→ **What to work on**:
Exact copies of the lines from the one holding "(732, 318) = (794, 293): orange bowl -> none" through the last line of the entries below are to be printed, with pictures omitted.

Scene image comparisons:
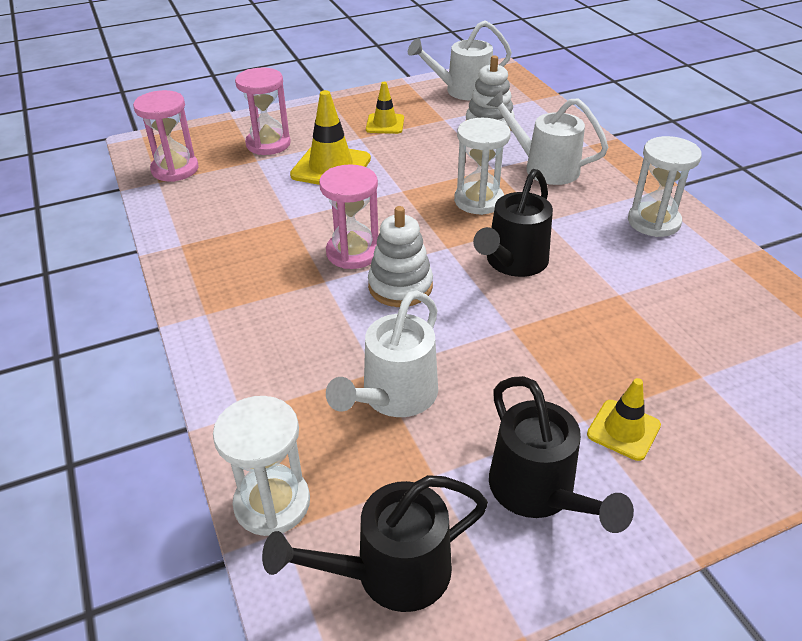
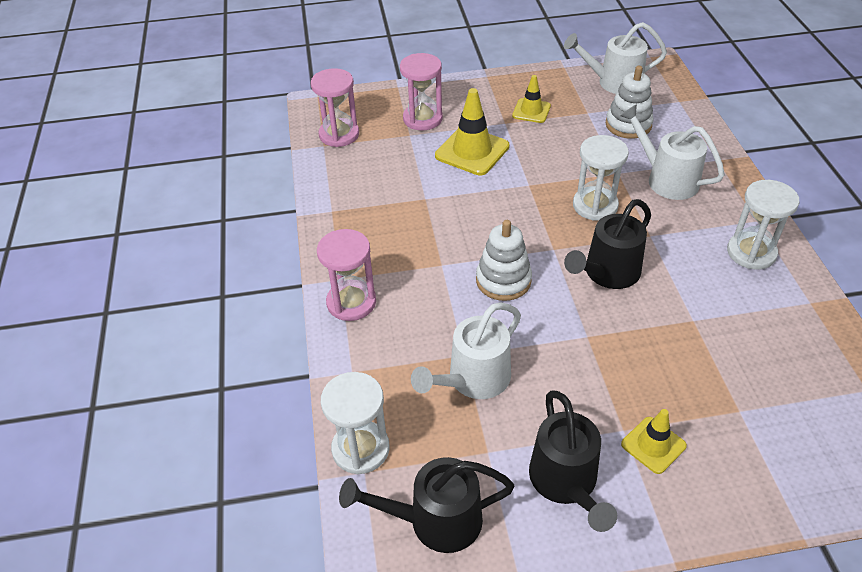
camera: 15 degrees right, 5 degrees up
(353, 252) = (471, 241): pink hourglass -> pink hourglass (351, 302)

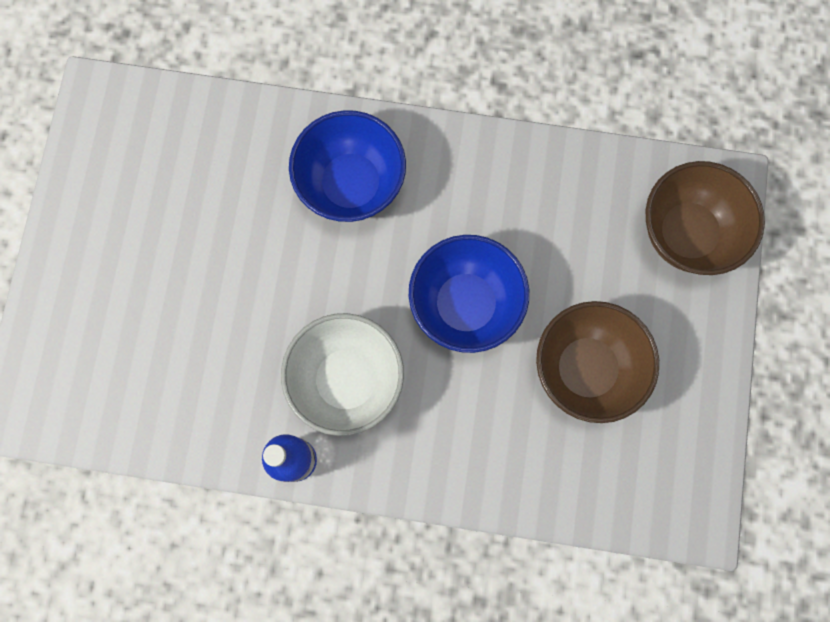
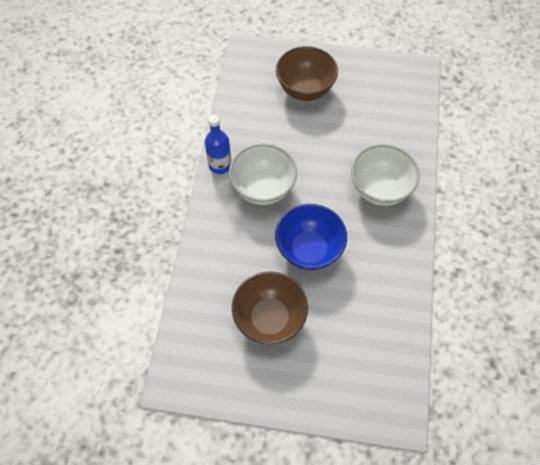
camera: 90 degrees right, 15 degrees down
(351, 184) = (379, 189): blue bowl -> white bowl
(687, 233) = (363, 388): brown bowl -> brown bowl (305, 89)

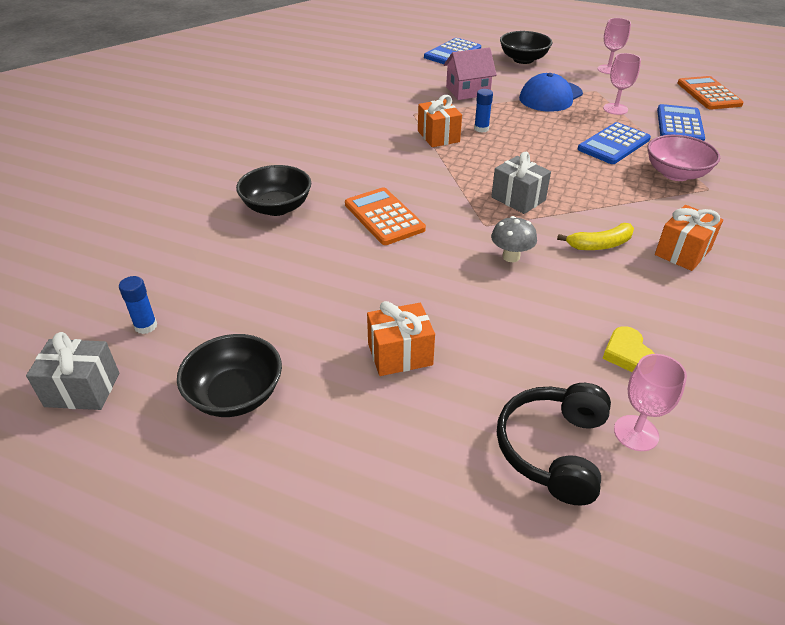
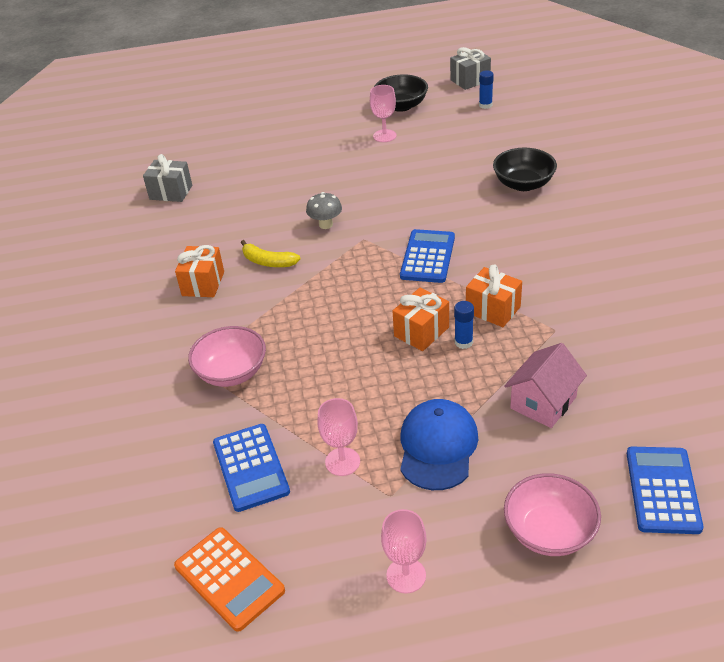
camera: 150 degrees right, 0 degrees up
(384, 217) = (441, 212): orange calculator -> none
(400, 354) = (343, 149): orange gift -> orange gift (421, 332)
(518, 199) = (357, 273): grey gift -> grey gift (171, 192)
(523, 59) = (549, 531): black bowl -> pink bowl
(553, 449) = (238, 149): black headphones -> none
(600, 245) = (268, 262): yellow banana -> yellow banana turned 105 degrees counterclockwise
(614, 144) = (312, 388): blue calculator -> blue calculator (427, 257)
(627, 354) = (219, 200): yellow heart -> none
(636, 433) = (201, 170): pink goblet -> pink goblet (384, 136)

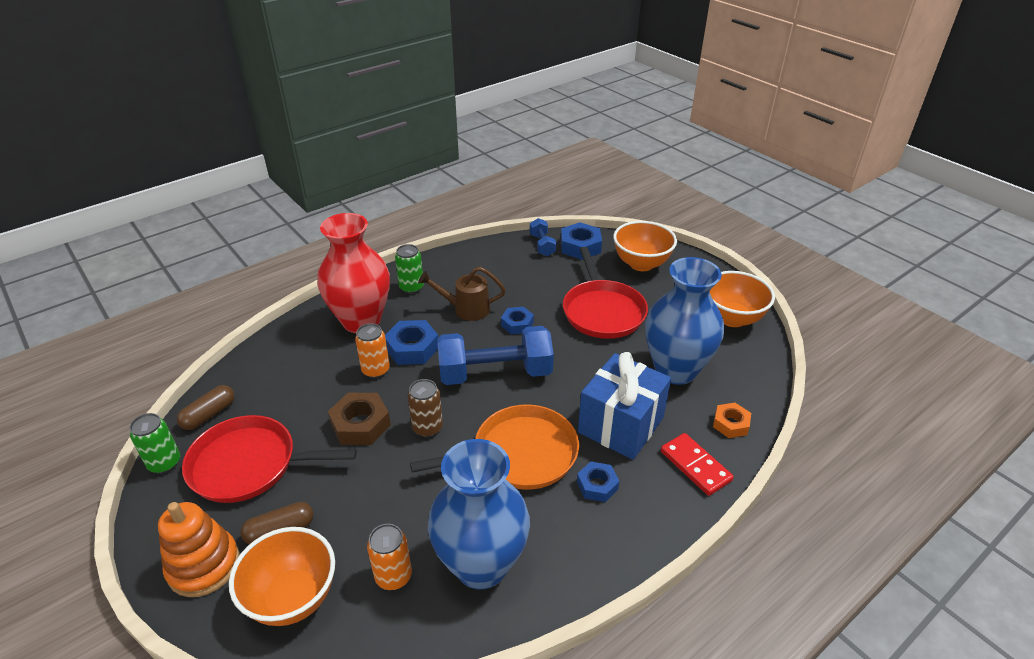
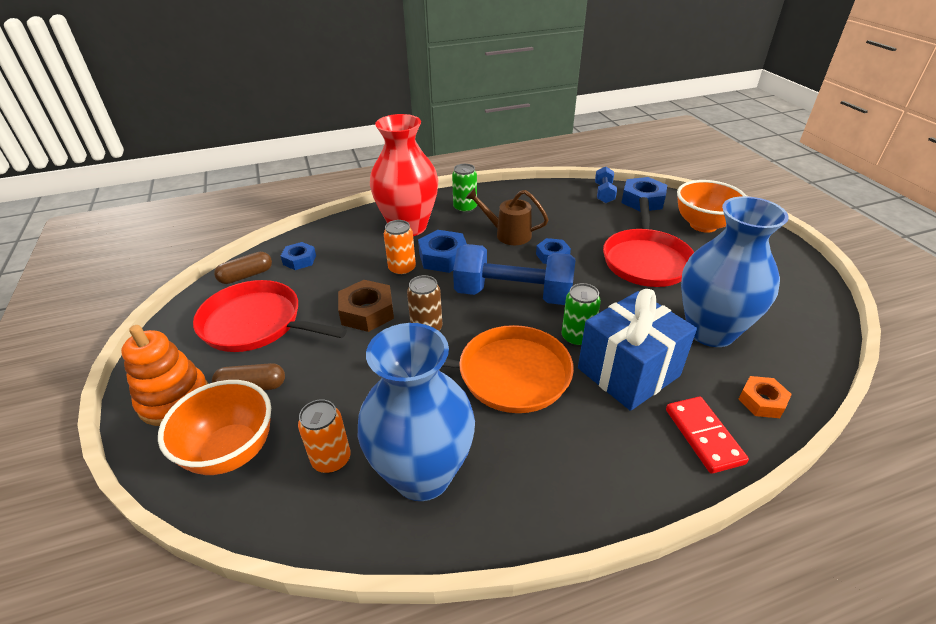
camera: 20 degrees right, 0 degrees up
(165, 463) = (191, 306): green can -> green can (577, 338)
(597, 485) = (579, 427): blue nut -> blue nut (299, 260)
(732, 318) = (794, 293): orange bowl -> none

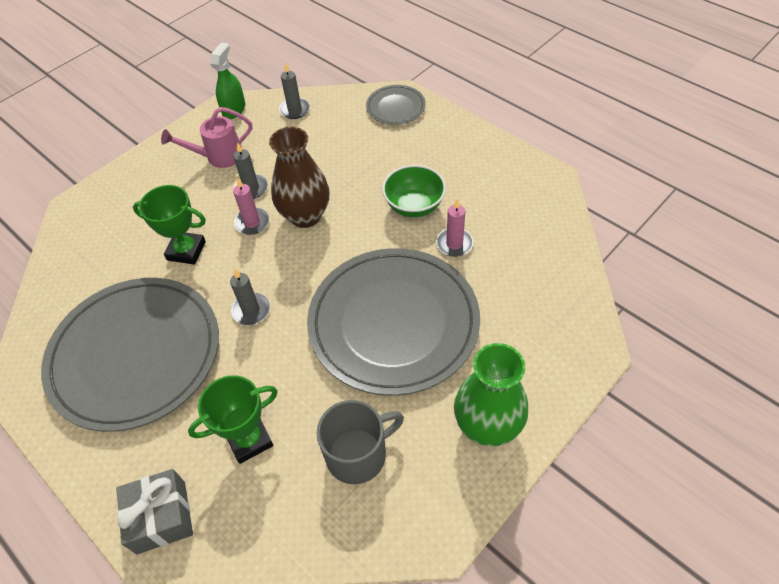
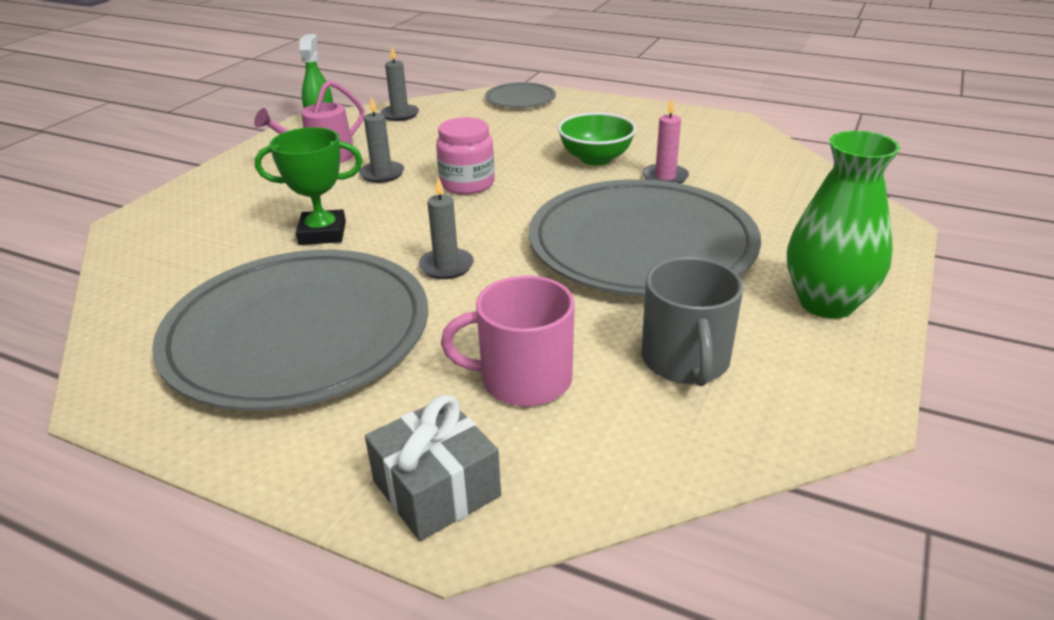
camera: 20 degrees left, 20 degrees down
(249, 440) = (523, 379): green trophy -> pink mug
(252, 222) = (400, 199): pink candle -> none
(305, 216) = (467, 184): brown vase -> pink jar
(358, 454) = (685, 361): grey mug -> grey mug turned 135 degrees clockwise

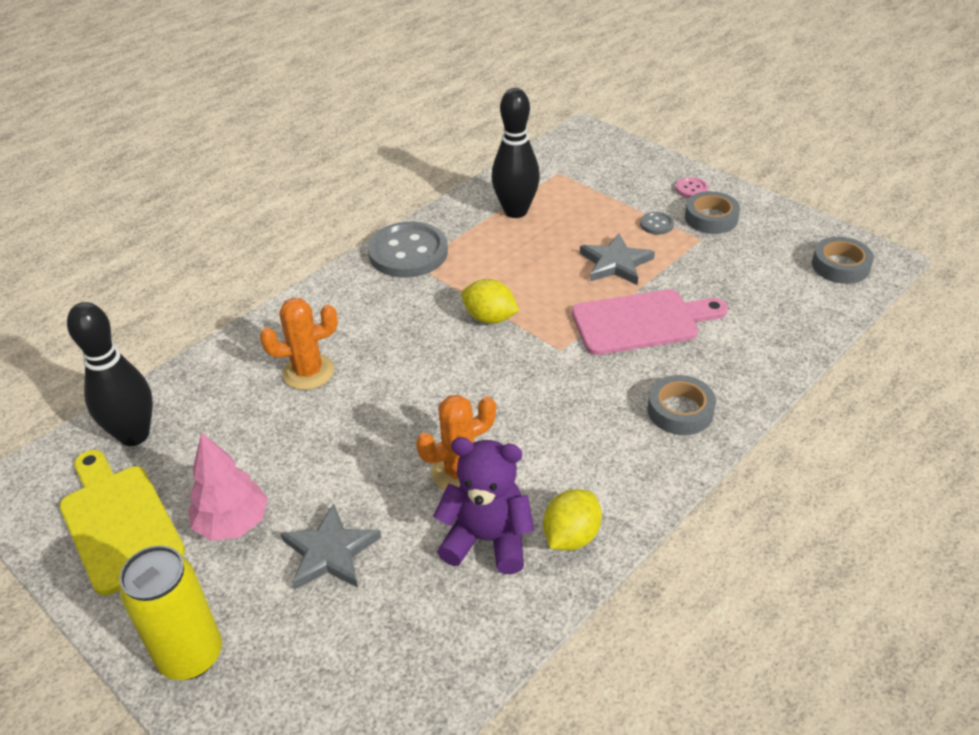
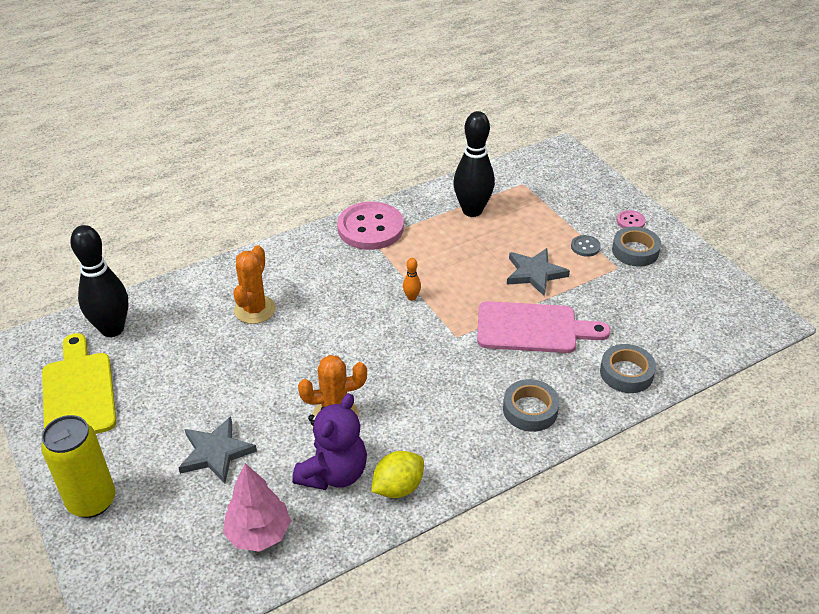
camera: 15 degrees right, 0 degrees up
(233, 524) = (156, 413): pink tree -> pink tree (259, 534)
(308, 372) = (255, 309): orange cactus -> orange cactus turned 75 degrees counterclockwise
(408, 252) = (370, 228): grey button -> pink button
(487, 539) = (334, 473): purple teddy bear -> purple teddy bear turned 90 degrees clockwise
(490, 318) = (411, 297): yellow lemon -> orange bowling pin
(840, 266) = (729, 318): grey tape -> grey tape (626, 373)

→ **Solution to the exercise**:
(732, 318) = (794, 293): orange bowl -> none

camera: 20 degrees left, 20 degrees down
(249, 440) = (523, 379): green trophy -> pink mug
(252, 222) = (400, 199): pink candle -> none
(305, 216) = (467, 184): brown vase -> pink jar
(358, 454) = (685, 361): grey mug -> grey mug turned 135 degrees clockwise

camera: 15 degrees right, 0 degrees up
(233, 524) = (156, 413): pink tree -> pink tree (259, 534)
(308, 372) = (255, 309): orange cactus -> orange cactus turned 75 degrees counterclockwise
(408, 252) = (370, 228): grey button -> pink button
(487, 539) = (334, 473): purple teddy bear -> purple teddy bear turned 90 degrees clockwise
(490, 318) = (411, 297): yellow lemon -> orange bowling pin
(840, 266) = (729, 318): grey tape -> grey tape (626, 373)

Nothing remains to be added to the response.